■ PROBLEM REQUIREMENTS ■
Write each entry out again, exactly as it is written.

■ AVAILABLE DATA ■

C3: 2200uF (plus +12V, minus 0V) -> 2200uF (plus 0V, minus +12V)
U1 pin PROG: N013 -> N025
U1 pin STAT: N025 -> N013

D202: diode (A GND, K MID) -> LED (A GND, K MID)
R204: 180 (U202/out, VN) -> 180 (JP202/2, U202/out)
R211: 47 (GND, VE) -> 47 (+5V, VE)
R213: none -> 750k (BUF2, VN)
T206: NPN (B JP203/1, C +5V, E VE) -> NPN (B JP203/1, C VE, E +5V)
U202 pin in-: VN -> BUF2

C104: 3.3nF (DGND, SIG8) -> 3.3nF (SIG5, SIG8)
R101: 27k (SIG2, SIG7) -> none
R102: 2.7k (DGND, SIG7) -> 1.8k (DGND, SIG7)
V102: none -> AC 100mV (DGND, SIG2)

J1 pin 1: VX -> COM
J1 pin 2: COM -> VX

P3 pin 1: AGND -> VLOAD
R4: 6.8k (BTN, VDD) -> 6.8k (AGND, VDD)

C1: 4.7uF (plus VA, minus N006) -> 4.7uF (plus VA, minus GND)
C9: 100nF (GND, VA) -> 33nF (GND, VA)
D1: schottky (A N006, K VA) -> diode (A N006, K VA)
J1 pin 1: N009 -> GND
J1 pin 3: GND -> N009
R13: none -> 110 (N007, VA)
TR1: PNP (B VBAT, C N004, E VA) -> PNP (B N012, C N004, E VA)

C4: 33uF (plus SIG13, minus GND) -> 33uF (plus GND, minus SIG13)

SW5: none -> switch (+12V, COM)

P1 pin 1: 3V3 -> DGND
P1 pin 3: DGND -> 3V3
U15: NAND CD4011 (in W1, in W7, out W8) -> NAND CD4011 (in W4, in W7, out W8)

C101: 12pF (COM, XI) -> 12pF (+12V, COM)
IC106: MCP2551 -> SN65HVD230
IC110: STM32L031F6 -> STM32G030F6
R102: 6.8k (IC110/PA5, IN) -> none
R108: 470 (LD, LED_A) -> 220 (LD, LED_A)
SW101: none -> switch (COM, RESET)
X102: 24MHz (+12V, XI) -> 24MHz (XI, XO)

■ RESULT BELOW ■
C3: 2200uF (plus +12V, minus 0V) -> 2200uF (plus 0V, minus +12V)
U1 pin PROG: N013 -> N025
U1 pin STAT: N025 -> N013

D202: diode (A GND, K MID) -> LED (A GND, K MID)
R204: 180 (U202/out, VN) -> 180 (JP202/2, U202/out)
R211: 47 (GND, VE) -> 47 (+5V, VE)
R213: none -> 750k (BUF2, VN)
T206: NPN (B JP203/1, C +5V, E VE) -> NPN (B JP203/1, C VE, E +5V)
U202 pin in-: VN -> BUF2

C104: 3.3nF (DGND, SIG8) -> 3.3nF (SIG5, SIG8)
R101: 27k (SIG2, SIG7) -> none
R102: 2.7k (DGND, SIG7) -> 1.8k (DGND, SIG7)
V102: none -> AC 100mV (DGND, SIG2)

J1 pin 1: VX -> COM
J1 pin 2: COM -> VX

P3 pin 1: AGND -> VLOAD
R4: 6.8k (BTN, VDD) -> 6.8k (AGND, VDD)

C1: 4.7uF (plus VA, minus N006) -> 4.7uF (plus VA, minus GND)
C9: 100nF (GND, VA) -> 33nF (GND, VA)
D1: schottky (A N006, K VA) -> diode (A N006, K VA)
J1 pin 1: N009 -> GND
J1 pin 3: GND -> N009
R13: none -> 110 (N007, VA)
TR1: PNP (B VBAT, C N004, E VA) -> PNP (B N012, C N004, E VA)

C4: 33uF (plus SIG13, minus GND) -> 33uF (plus GND, minus SIG13)

SW5: none -> switch (+12V, COM)

P1 pin 1: 3V3 -> DGND
P1 pin 3: DGND -> 3V3
U15: NAND CD4011 (in W1, in W7, out W8) -> NAND CD4011 (in W4, in W7, out W8)

C101: 12pF (COM, XI) -> 12pF (+12V, COM)
IC106: MCP2551 -> SN65HVD230
IC110: STM32L031F6 -> STM32G030F6
R102: 6.8k (IC110/PA5, IN) -> none
R108: 470 (LD, LED_A) -> 220 (LD, LED_A)
SW101: none -> switch (COM, RESET)
X102: 24MHz (+12V, XI) -> 24MHz (XI, XO)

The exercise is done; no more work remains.